■ **EXERCISE BRIEF**
Work out how many lines below contain the word "black", then give that number alone.

Before-and-after object listings
+ + +

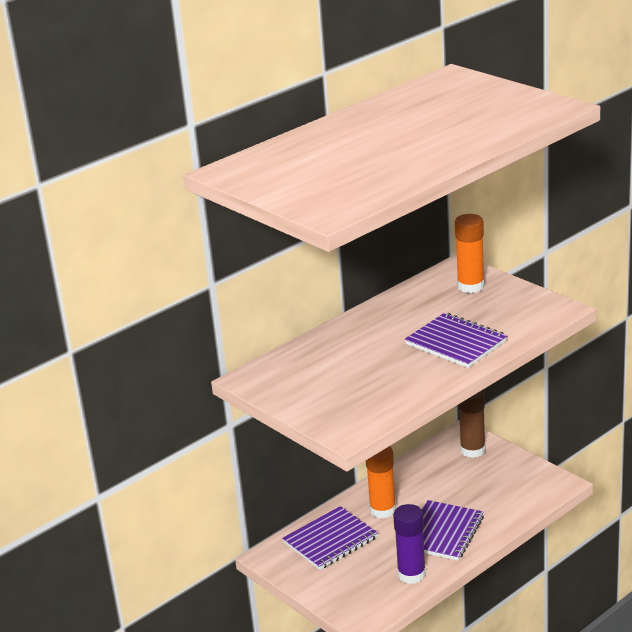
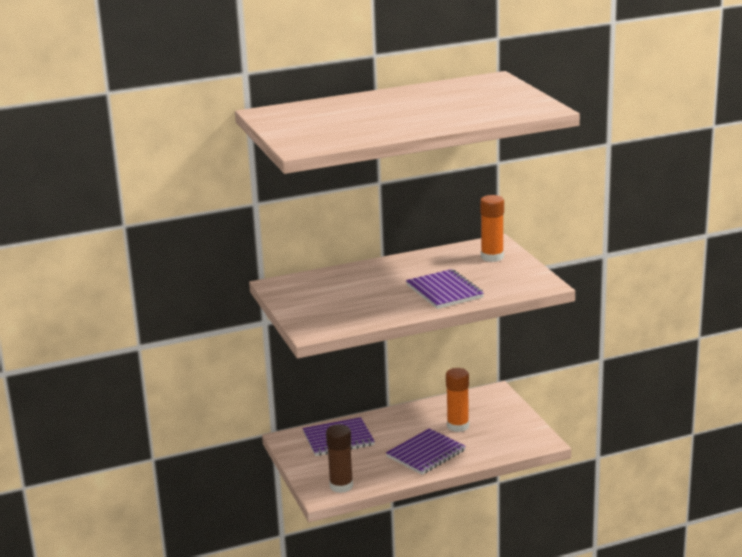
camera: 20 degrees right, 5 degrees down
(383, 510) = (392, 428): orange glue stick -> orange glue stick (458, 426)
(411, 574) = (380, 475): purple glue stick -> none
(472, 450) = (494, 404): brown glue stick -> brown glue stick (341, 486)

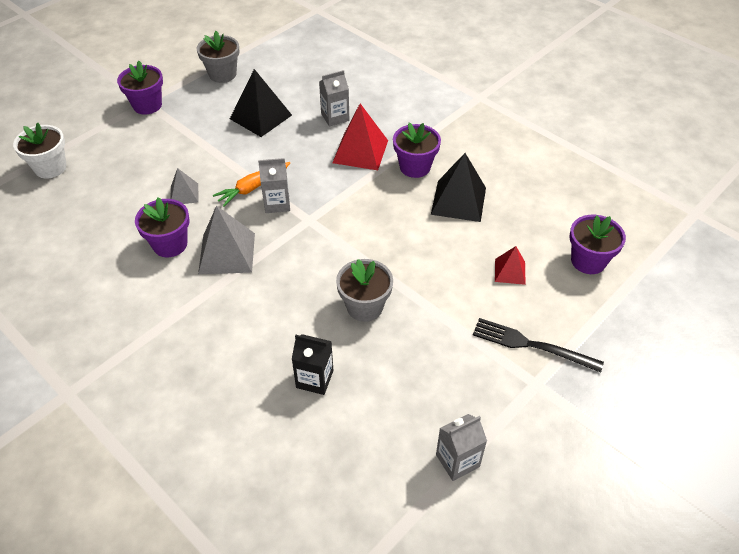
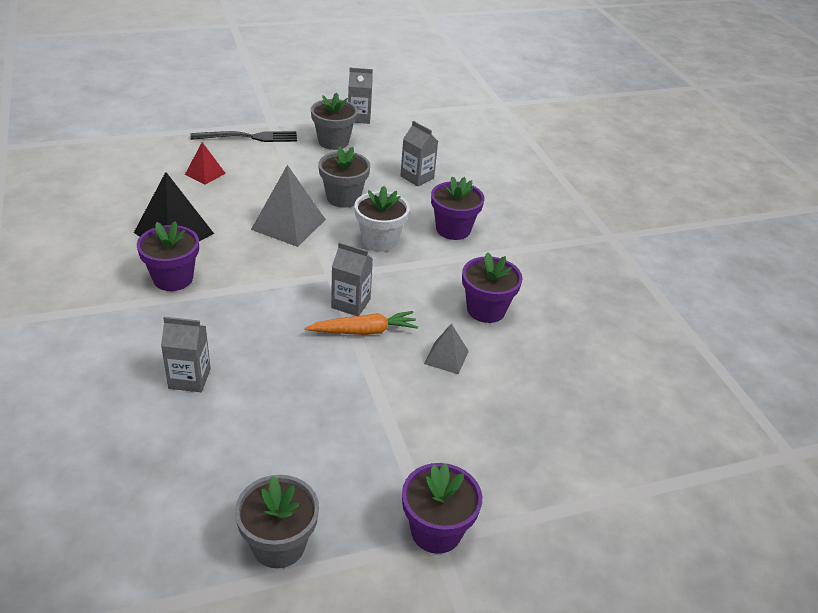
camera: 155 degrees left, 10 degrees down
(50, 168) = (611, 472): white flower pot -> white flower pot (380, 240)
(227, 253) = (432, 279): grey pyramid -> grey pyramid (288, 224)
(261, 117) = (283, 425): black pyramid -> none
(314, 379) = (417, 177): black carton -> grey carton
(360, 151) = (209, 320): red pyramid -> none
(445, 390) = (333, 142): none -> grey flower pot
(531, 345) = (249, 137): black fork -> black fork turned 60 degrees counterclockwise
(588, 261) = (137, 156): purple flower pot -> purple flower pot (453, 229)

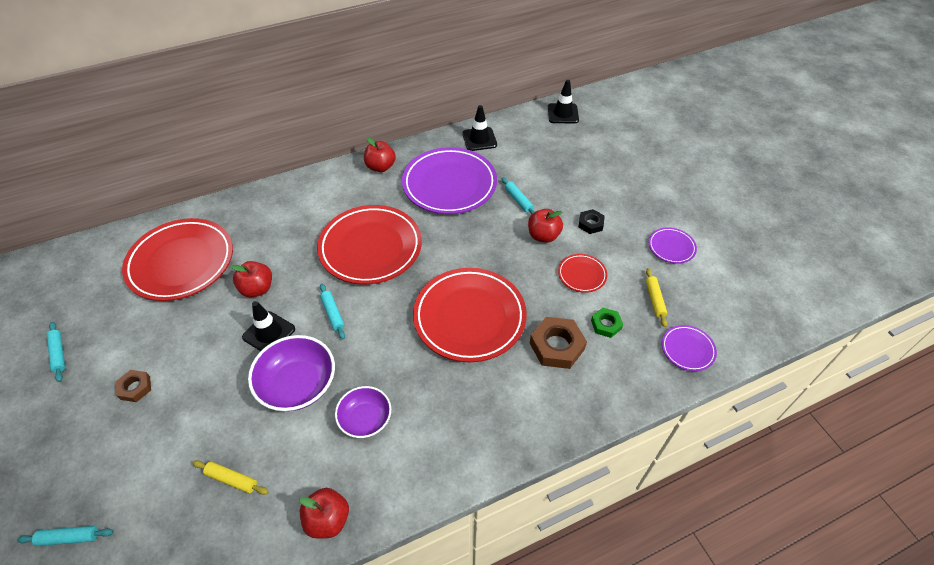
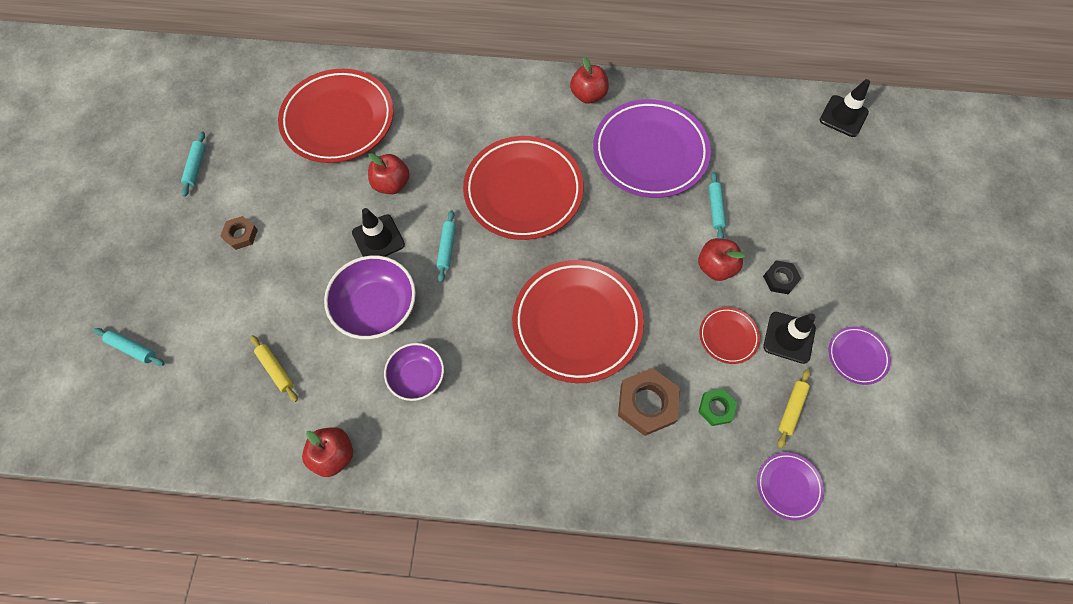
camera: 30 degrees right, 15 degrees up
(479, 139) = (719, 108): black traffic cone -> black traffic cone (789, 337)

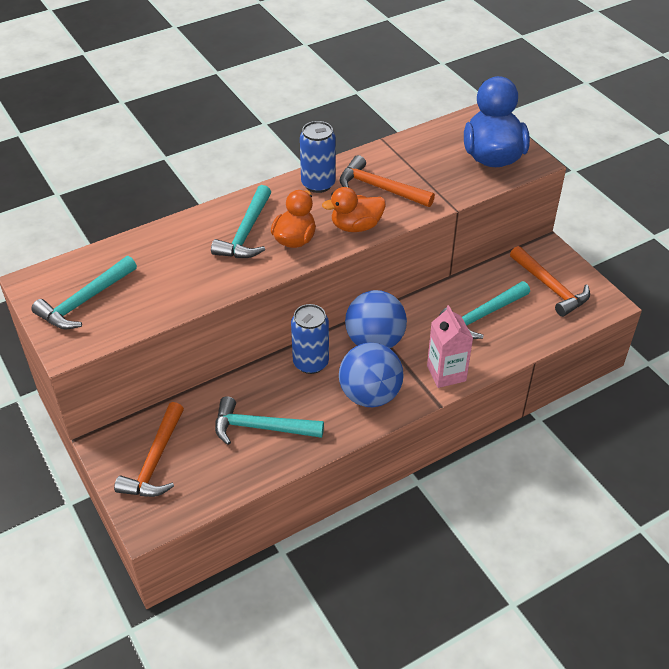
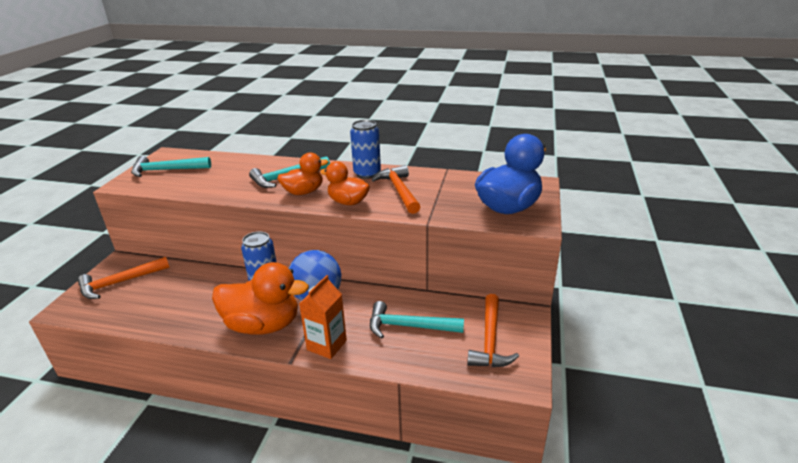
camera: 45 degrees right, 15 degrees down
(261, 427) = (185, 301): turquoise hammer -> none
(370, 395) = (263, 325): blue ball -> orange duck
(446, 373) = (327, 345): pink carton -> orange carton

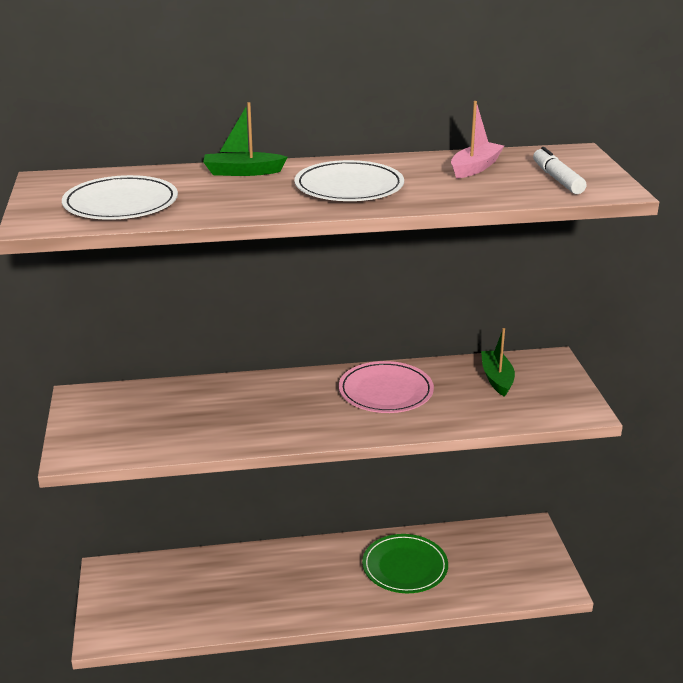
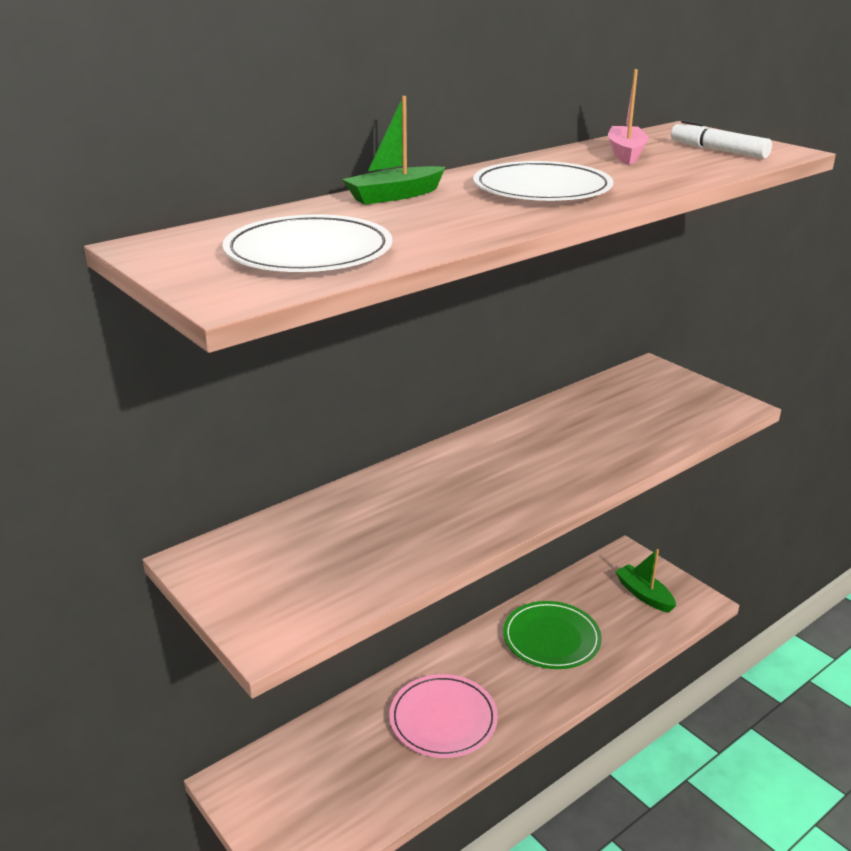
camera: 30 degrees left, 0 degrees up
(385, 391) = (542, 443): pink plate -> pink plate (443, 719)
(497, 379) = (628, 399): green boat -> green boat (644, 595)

+ + +

■ **SOLUTION FOR THIS PROBLEM**
4